Given data:
+ + + + + + +

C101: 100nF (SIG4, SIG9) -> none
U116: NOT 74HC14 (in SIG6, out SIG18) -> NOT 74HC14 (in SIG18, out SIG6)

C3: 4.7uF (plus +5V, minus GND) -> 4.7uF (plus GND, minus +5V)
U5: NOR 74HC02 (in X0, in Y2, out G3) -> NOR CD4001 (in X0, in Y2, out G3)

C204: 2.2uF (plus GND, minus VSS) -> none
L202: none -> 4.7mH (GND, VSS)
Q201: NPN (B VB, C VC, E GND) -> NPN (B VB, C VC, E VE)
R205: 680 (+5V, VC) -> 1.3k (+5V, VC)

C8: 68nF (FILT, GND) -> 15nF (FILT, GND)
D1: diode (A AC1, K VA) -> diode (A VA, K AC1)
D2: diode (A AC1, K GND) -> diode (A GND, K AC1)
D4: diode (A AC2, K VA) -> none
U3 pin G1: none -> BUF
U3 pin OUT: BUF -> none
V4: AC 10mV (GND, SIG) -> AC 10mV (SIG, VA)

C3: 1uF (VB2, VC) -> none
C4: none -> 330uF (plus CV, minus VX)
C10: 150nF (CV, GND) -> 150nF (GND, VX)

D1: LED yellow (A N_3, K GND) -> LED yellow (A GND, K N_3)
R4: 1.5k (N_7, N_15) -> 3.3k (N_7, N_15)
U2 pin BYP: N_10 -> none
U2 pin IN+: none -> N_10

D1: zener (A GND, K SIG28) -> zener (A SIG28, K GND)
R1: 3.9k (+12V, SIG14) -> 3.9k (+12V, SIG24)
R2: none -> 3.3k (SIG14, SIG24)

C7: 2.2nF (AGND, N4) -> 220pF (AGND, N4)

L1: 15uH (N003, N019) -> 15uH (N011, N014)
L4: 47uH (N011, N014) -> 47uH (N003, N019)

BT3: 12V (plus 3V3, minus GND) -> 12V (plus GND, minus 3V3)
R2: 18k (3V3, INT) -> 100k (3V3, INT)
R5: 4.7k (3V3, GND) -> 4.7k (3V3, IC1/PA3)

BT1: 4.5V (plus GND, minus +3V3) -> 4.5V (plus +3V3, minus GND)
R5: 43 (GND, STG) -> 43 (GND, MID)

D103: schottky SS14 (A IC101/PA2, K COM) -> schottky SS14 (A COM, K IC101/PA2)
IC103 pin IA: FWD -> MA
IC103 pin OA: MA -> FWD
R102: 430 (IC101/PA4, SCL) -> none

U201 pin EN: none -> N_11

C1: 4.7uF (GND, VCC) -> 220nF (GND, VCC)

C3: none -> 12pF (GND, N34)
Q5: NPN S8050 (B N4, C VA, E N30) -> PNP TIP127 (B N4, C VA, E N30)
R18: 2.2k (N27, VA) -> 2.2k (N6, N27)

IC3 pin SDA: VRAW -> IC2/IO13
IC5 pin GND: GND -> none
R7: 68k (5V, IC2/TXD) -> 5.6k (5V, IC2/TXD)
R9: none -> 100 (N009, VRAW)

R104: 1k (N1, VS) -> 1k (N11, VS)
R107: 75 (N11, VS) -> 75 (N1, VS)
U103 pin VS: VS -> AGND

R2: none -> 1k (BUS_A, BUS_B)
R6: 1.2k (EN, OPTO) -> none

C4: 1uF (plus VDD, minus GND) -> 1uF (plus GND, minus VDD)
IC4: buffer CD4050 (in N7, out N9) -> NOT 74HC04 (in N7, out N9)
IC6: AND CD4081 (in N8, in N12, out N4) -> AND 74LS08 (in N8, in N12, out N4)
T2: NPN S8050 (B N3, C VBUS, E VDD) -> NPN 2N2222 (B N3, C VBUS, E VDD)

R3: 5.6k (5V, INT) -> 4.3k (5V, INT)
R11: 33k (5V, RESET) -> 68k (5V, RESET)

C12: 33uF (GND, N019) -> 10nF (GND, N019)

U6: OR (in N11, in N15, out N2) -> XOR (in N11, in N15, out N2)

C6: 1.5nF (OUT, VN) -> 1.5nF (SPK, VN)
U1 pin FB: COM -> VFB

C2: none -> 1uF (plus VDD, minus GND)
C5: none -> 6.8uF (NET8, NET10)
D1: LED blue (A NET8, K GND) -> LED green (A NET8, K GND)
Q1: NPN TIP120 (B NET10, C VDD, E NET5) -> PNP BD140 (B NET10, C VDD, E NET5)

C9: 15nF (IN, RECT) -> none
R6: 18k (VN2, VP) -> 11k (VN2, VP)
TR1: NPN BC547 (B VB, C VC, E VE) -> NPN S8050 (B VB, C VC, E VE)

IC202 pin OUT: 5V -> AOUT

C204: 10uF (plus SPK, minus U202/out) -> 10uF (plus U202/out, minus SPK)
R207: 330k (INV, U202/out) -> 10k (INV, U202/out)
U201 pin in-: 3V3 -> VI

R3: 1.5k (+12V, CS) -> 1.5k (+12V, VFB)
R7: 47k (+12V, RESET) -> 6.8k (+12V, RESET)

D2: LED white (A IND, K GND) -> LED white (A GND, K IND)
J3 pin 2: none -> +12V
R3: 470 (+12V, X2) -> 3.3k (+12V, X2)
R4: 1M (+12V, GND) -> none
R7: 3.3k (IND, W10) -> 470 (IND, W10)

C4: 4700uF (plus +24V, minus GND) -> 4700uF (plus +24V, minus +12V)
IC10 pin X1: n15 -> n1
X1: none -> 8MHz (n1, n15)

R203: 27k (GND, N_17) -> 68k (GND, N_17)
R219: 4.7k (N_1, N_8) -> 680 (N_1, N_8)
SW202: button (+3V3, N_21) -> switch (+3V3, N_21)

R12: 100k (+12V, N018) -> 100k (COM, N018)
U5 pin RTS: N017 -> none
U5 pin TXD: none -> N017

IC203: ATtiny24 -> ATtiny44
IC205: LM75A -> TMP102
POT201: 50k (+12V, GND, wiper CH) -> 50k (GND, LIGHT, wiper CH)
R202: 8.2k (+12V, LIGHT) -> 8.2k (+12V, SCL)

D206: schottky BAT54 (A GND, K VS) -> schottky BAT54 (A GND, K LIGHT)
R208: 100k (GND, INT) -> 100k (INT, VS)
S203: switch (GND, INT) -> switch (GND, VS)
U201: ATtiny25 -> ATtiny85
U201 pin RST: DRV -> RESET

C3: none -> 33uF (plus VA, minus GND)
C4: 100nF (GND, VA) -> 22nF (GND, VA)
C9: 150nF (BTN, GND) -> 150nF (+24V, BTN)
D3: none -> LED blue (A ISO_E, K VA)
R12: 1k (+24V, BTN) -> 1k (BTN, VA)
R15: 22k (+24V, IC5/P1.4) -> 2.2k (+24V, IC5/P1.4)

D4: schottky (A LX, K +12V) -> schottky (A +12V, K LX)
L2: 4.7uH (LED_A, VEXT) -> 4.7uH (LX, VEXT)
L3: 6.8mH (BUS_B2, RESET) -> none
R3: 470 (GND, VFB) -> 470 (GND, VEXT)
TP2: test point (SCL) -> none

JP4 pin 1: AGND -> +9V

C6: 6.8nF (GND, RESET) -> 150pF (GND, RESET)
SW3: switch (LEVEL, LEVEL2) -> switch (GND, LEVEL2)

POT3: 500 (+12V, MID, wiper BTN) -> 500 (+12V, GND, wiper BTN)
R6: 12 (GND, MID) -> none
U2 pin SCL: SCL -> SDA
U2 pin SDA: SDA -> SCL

+ + + + + + +

Go through the data above and find the lines with the word "minus". Copy each of those lines.

C3: 4.7uF (plus +5V, minus GND) -> 4.7uF (plus GND, minus +5V)
C204: 2.2uF (plus GND, minus VSS) -> none
C4: none -> 330uF (plus CV, minus VX)
BT3: 12V (plus 3V3, minus GND) -> 12V (plus GND, minus 3V3)
BT1: 4.5V (plus GND, minus +3V3) -> 4.5V (plus +3V3, minus GND)
C4: 1uF (plus VDD, minus GND) -> 1uF (plus GND, minus VDD)
C2: none -> 1uF (plus VDD, minus GND)
C204: 10uF (plus SPK, minus U202/out) -> 10uF (plus U202/out, minus SPK)
C4: 4700uF (plus +24V, minus GND) -> 4700uF (plus +24V, minus +12V)
C3: none -> 33uF (plus VA, minus GND)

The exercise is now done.